**TASK STATEMENT:**
For the records that follow, please set down exactly the lines between the one holding "yellow cup [326,346,386,413]" and the one holding "none -> yellow spool [723,245,754,284]", inclusive, and only those.

___ SOURCE RECORDS ___

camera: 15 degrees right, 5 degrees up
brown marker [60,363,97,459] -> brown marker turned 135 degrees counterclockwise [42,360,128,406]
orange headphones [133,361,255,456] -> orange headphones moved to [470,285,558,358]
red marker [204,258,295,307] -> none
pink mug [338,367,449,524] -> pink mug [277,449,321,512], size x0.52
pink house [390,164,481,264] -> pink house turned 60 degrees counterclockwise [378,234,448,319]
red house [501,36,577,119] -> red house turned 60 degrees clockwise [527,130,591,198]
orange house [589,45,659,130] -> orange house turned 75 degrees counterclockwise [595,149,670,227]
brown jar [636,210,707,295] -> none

___
___ SOURCE RECORDS ___

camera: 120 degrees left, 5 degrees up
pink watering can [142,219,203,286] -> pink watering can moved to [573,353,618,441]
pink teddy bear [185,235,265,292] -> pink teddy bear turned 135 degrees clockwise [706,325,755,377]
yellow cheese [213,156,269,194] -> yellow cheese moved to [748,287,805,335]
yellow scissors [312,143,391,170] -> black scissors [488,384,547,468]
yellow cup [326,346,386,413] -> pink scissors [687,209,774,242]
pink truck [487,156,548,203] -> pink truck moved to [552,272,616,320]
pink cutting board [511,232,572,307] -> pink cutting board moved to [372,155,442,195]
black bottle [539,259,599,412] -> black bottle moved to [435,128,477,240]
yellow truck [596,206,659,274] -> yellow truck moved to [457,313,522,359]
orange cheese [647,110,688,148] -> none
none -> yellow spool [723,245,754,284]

___

**OUTPUT OF THE EXERCISE:**
yellow cup [326,346,386,413] -> pink scissors [687,209,774,242]
pink truck [487,156,548,203] -> pink truck moved to [552,272,616,320]
pink cutting board [511,232,572,307] -> pink cutting board moved to [372,155,442,195]
black bottle [539,259,599,412] -> black bottle moved to [435,128,477,240]
yellow truck [596,206,659,274] -> yellow truck moved to [457,313,522,359]
orange cheese [647,110,688,148] -> none
none -> yellow spool [723,245,754,284]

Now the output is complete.